**Data for processing**
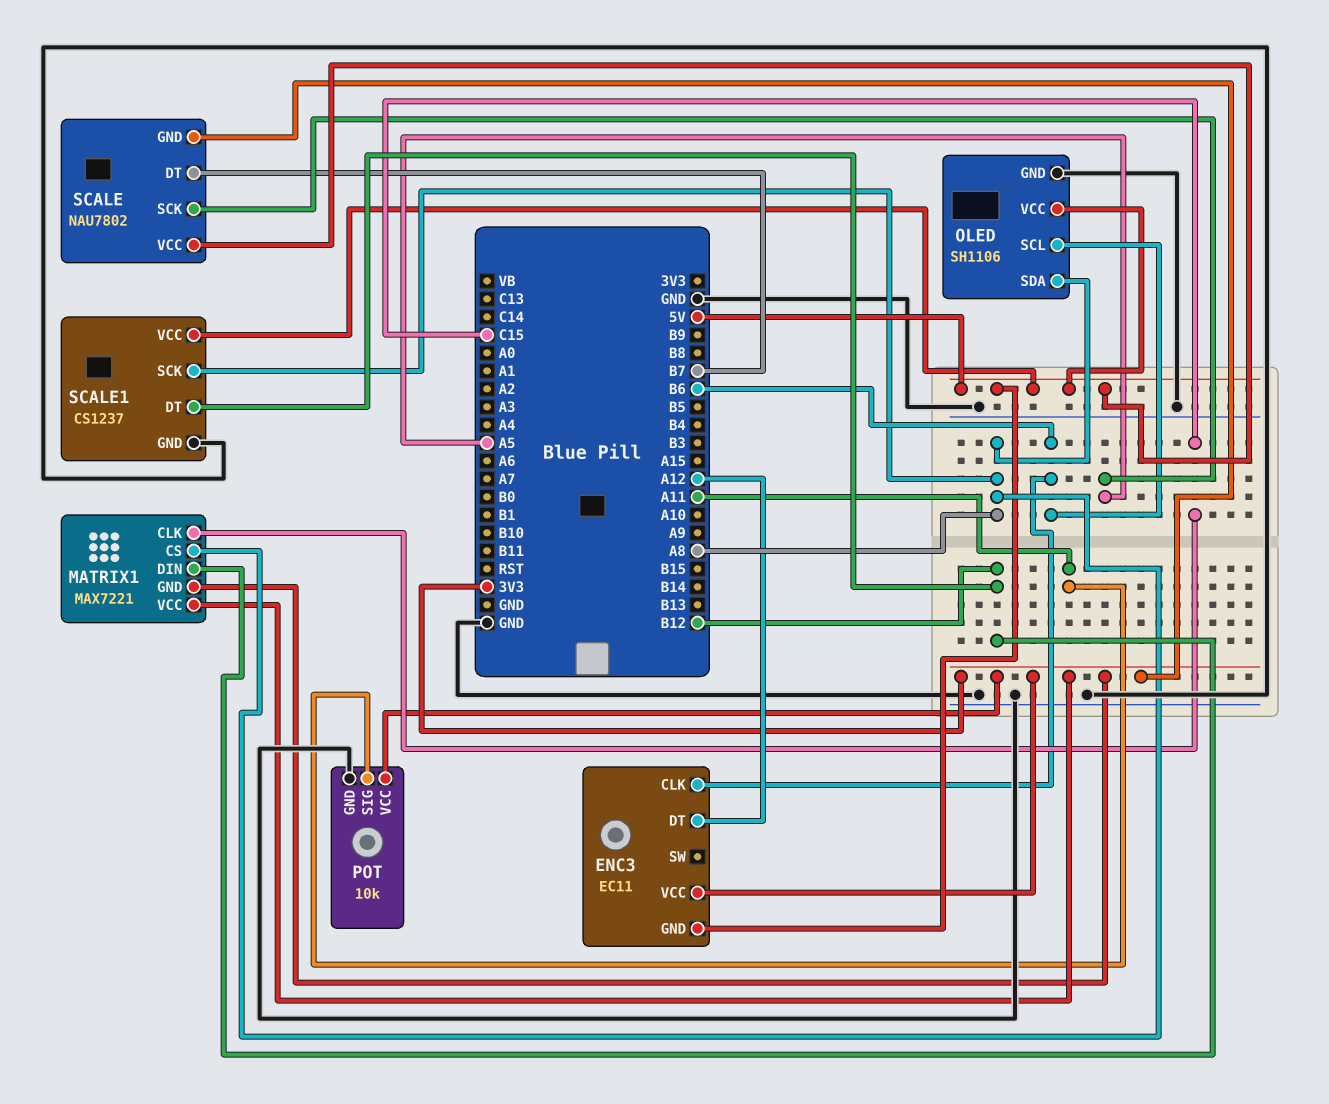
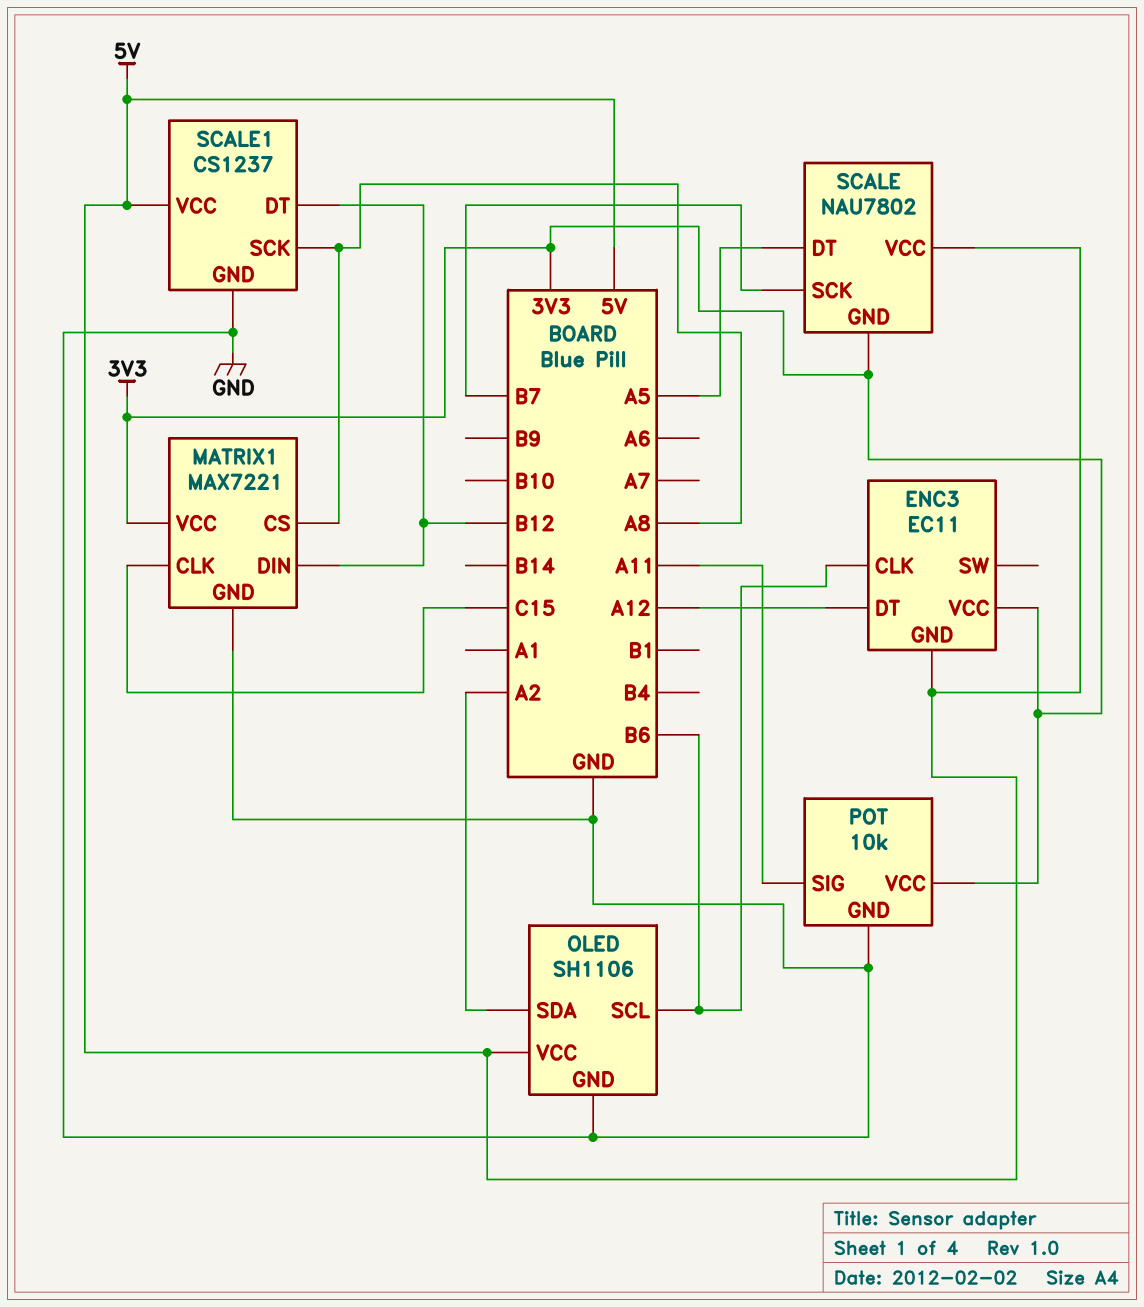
MATRIX1 pin GND: 3V3 -> GND
OLED pin SDA: A8 -> A2
SCALE pin DT: B7 -> A5
SCALE pin SCK: A5 -> B7

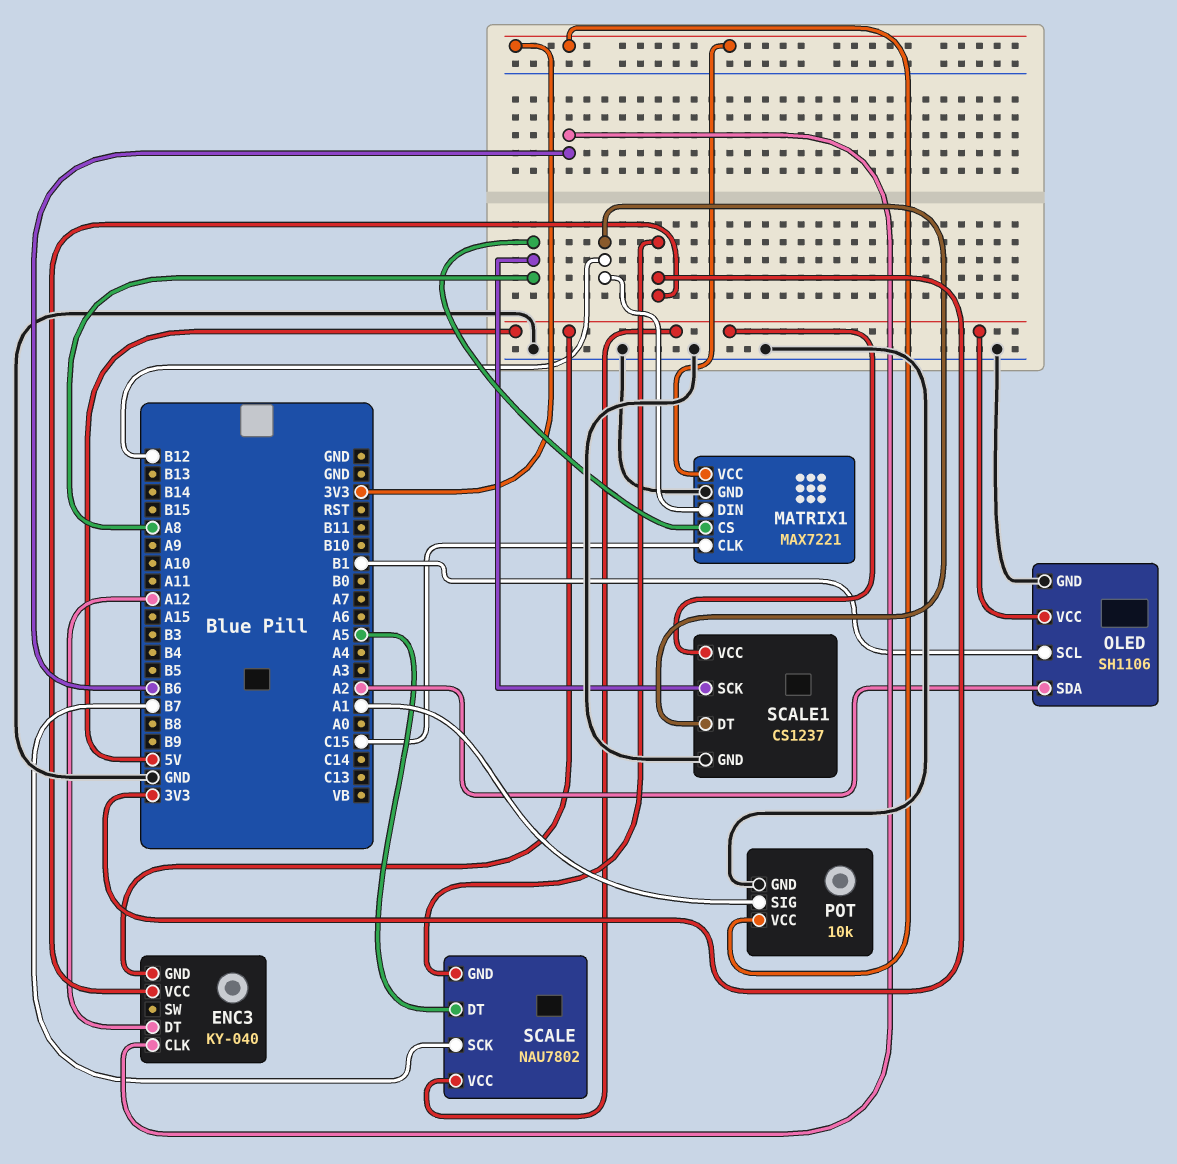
ENC3: EC11 -> KY-040
OLED pin SCL: B6 -> B1
POT pin SIG: A11 -> A1

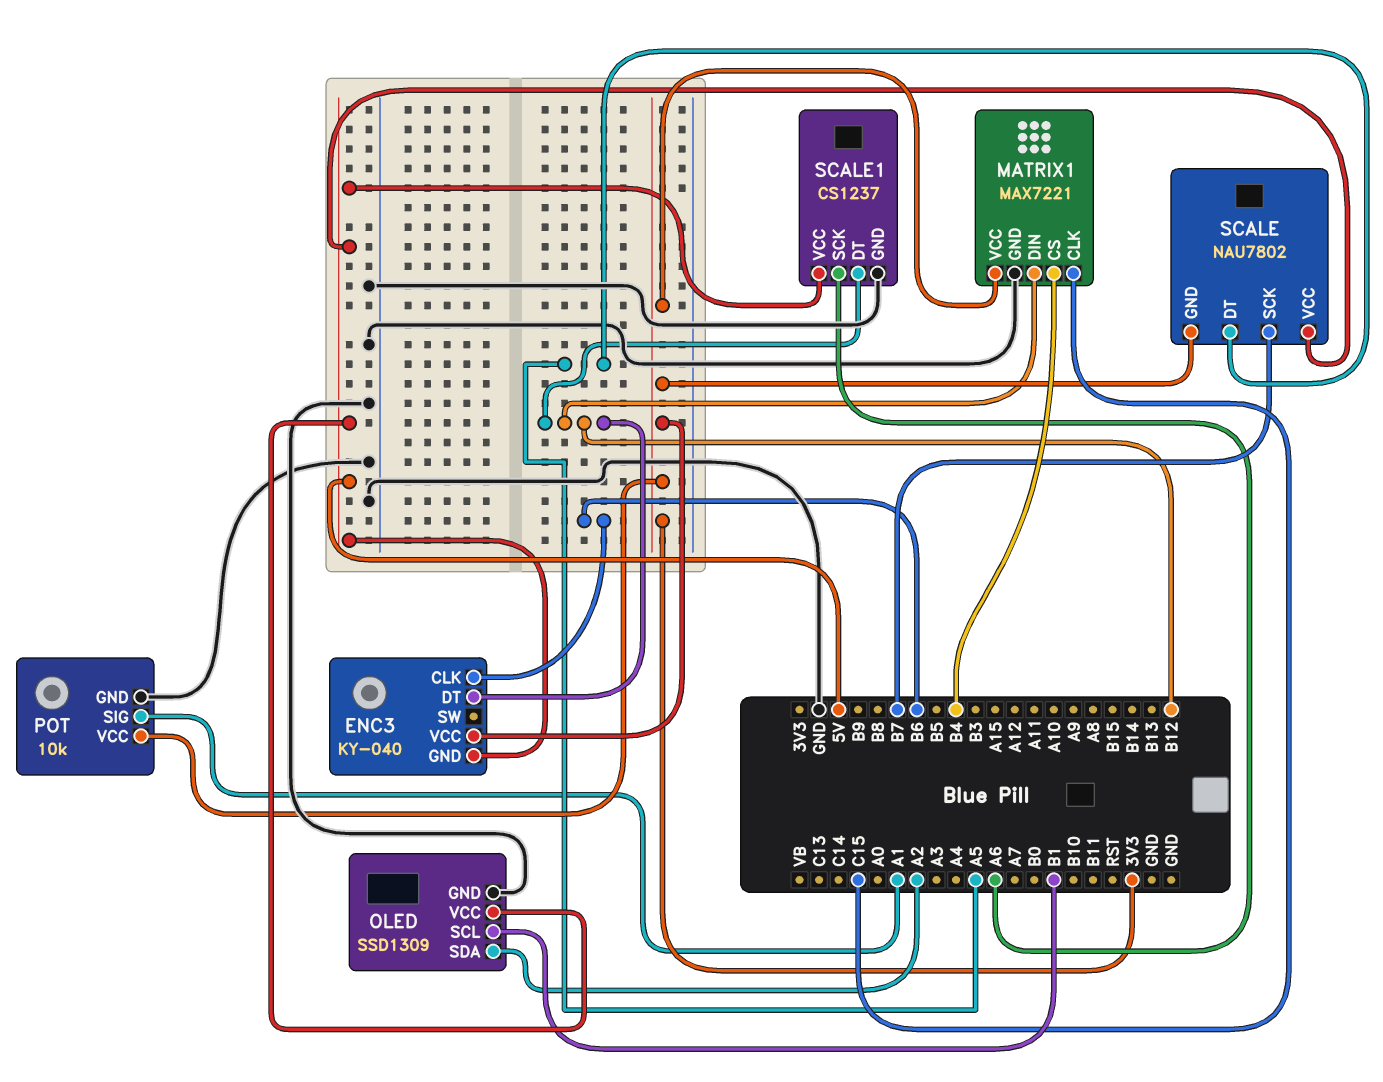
ENC3 pin DT: A12 -> B12
MATRIX1 pin CS: A8 -> B4
OLED: SH1106 -> SSD1309
SCALE1 pin SCK: A8 -> A6

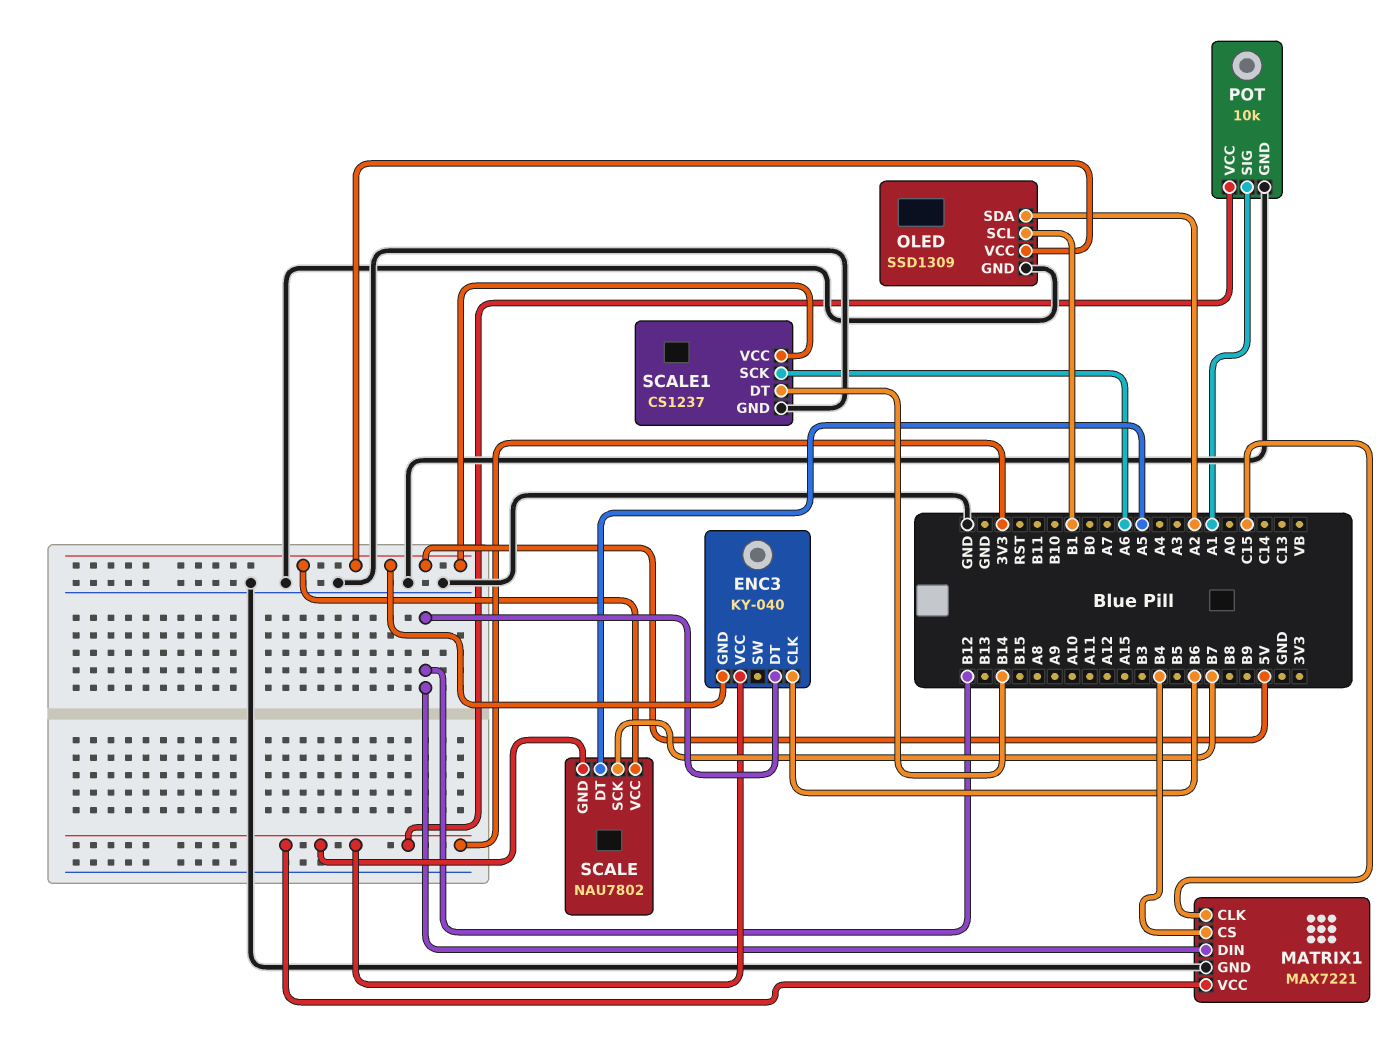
SCALE1 pin DT: B12 -> B14

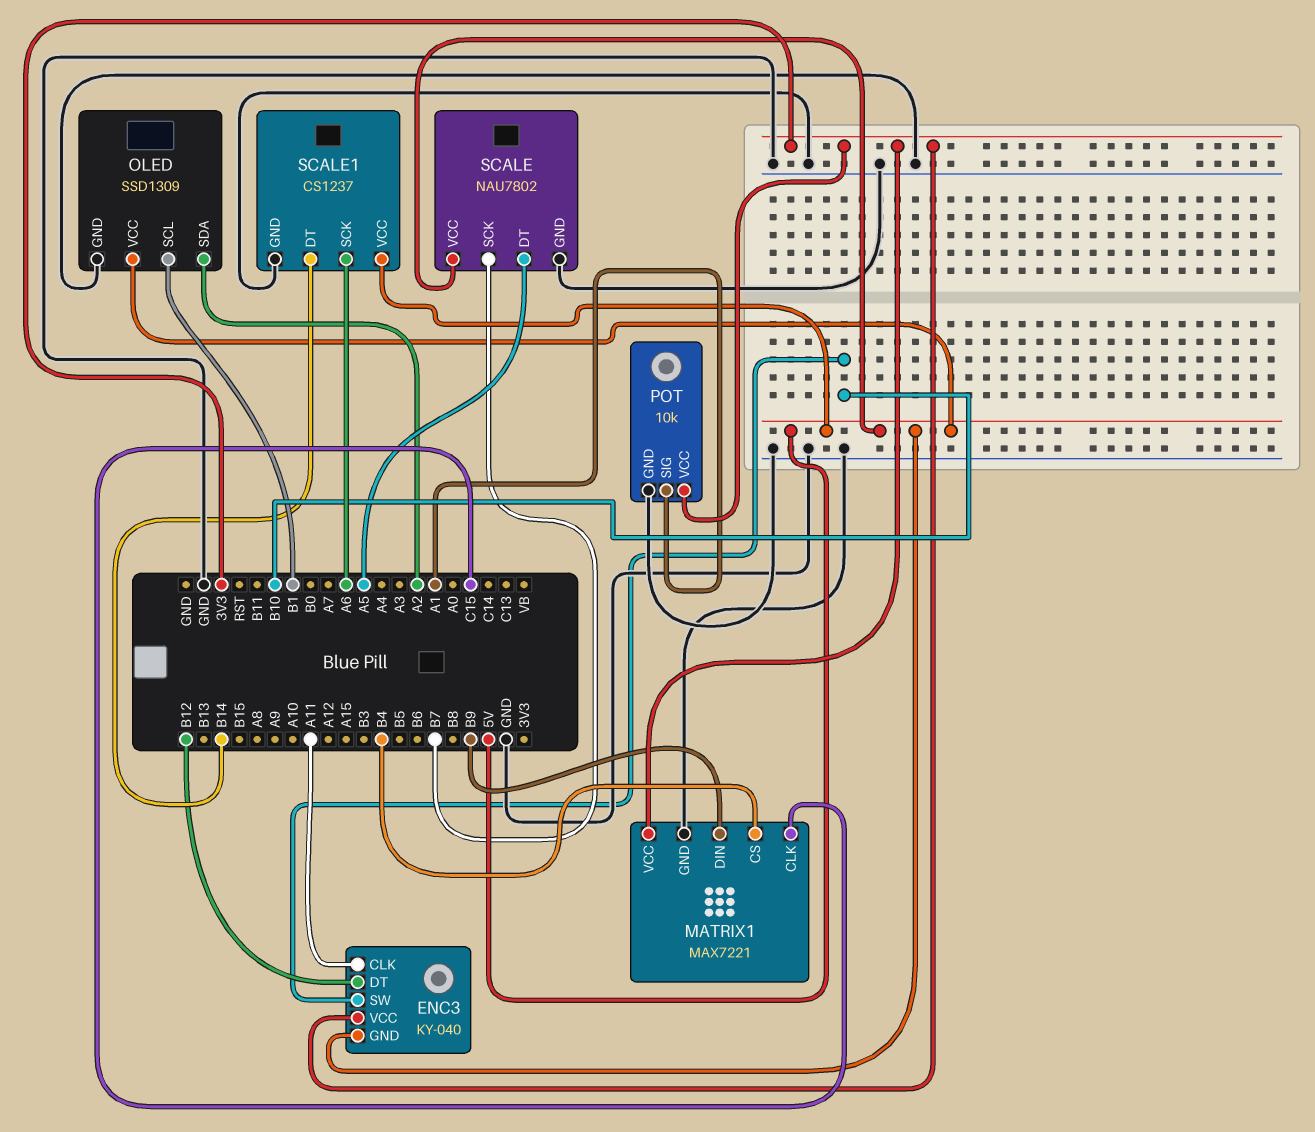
ENC3 pin CLK: B6 -> A11
ENC3 pin SW: none -> B10
MATRIX1 pin DIN: B12 -> B9
SCALE pin GND: 3V3 -> GND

**The problem**
In the listing above, find each line with "OLED" and copy it.

**Answer space**
OLED pin SDA: A8 -> A2
OLED pin SCL: B6 -> B1
OLED: SH1106 -> SSD1309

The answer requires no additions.